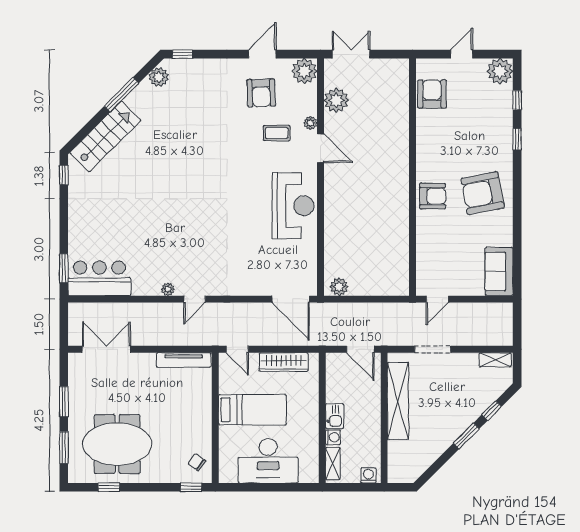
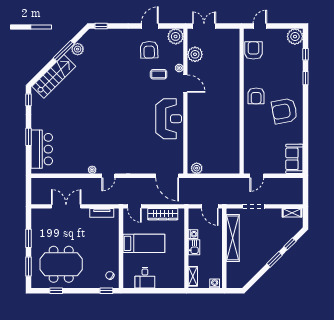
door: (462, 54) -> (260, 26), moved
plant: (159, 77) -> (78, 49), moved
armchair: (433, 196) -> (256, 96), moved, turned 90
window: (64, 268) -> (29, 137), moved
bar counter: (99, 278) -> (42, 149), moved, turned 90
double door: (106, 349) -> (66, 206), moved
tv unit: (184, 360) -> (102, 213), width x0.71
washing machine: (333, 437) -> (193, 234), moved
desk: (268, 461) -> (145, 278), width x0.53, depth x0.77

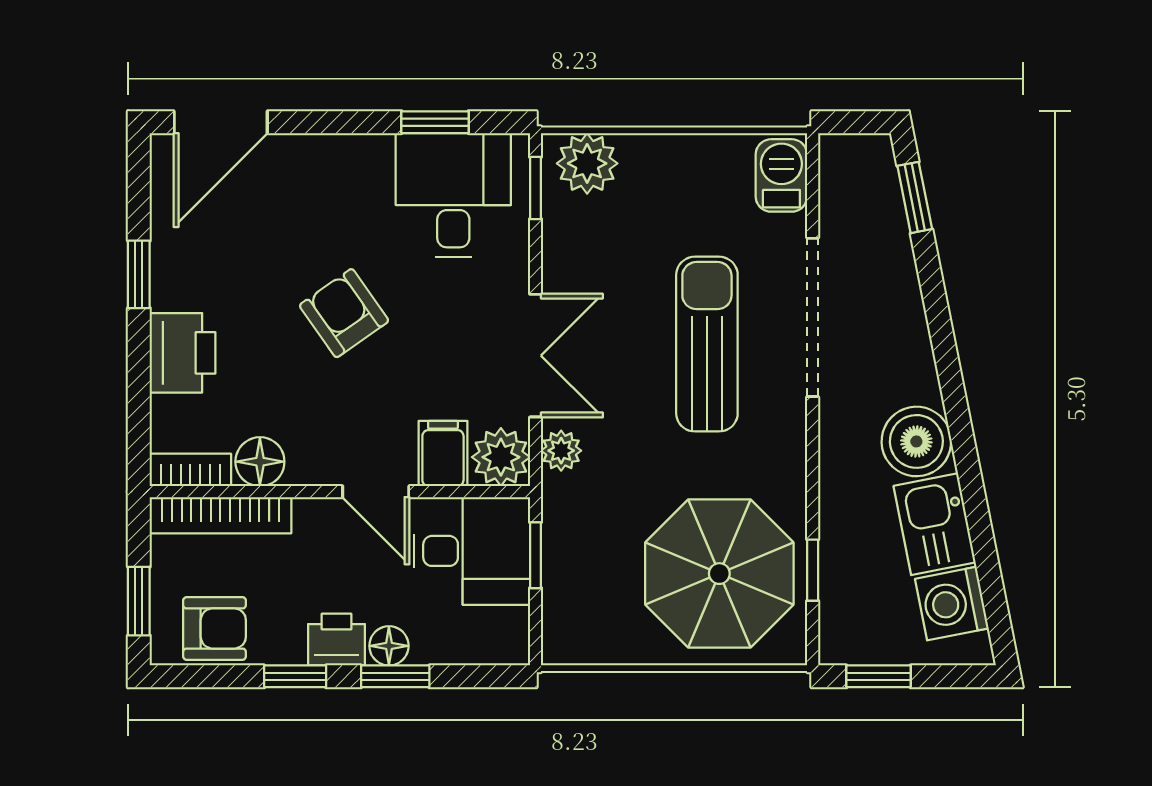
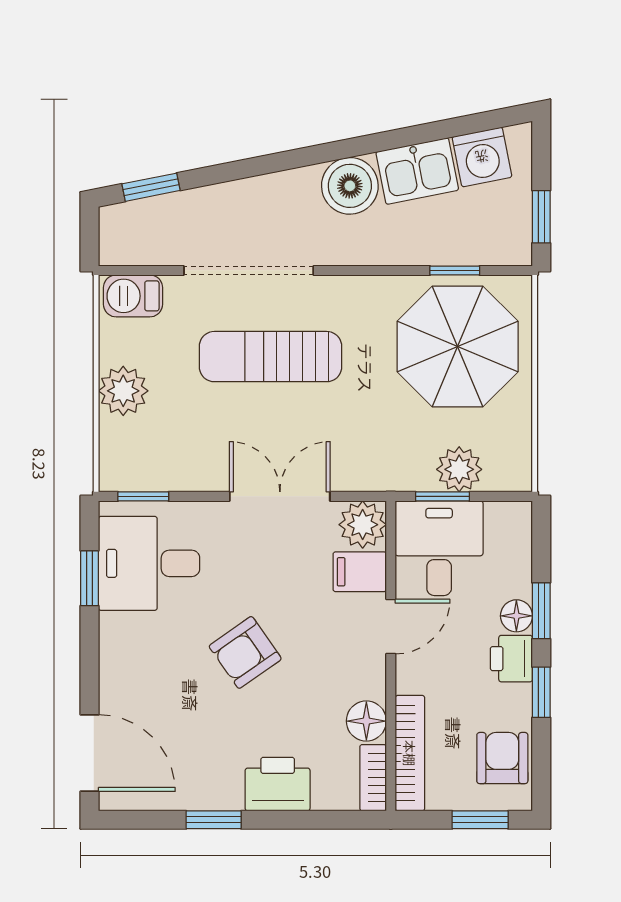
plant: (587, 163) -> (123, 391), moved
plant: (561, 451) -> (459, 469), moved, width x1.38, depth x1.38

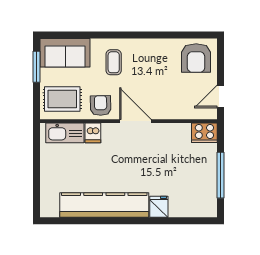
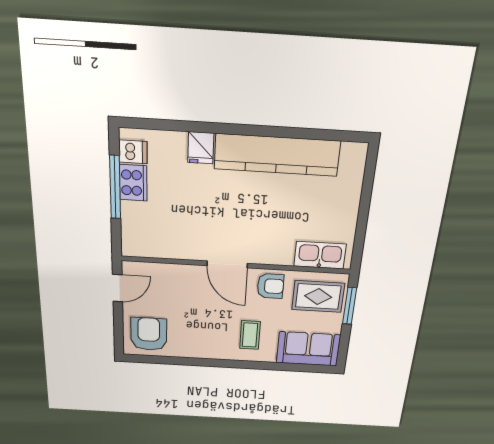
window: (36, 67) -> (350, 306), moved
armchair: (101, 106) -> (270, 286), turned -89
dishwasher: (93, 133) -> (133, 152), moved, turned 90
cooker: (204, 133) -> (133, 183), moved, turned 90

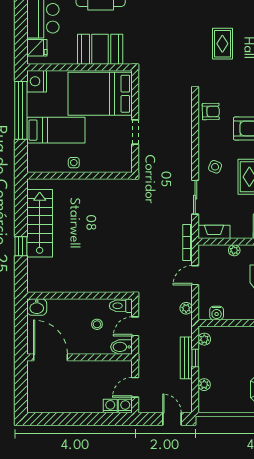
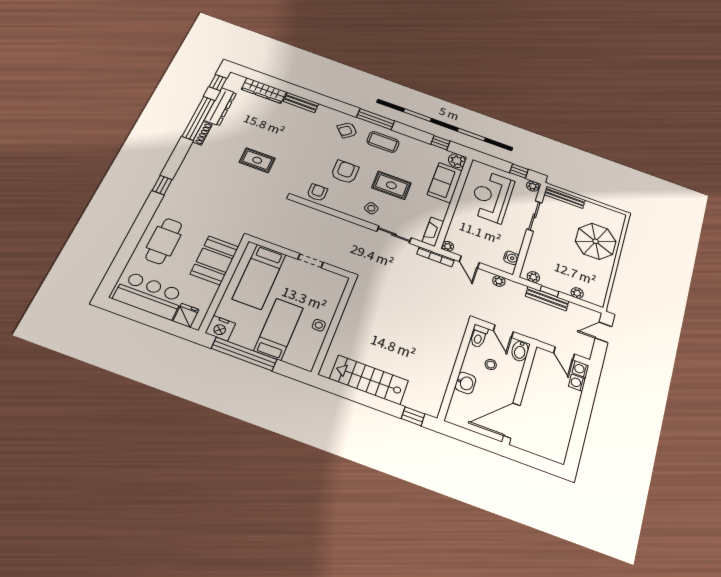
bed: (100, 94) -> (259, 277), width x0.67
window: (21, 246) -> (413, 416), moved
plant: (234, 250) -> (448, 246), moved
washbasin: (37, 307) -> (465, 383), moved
^^^^^^^^
Look through the records above for the string "width", then copy every line that has it.

tv unit: (184, 360) -> (102, 213), width x0.71
desk: (268, 461) -> (145, 278), width x0.53, depth x0.77
plant: (561, 451) -> (459, 469), moved, width x1.38, depth x1.38
bed: (100, 94) -> (259, 277), width x0.67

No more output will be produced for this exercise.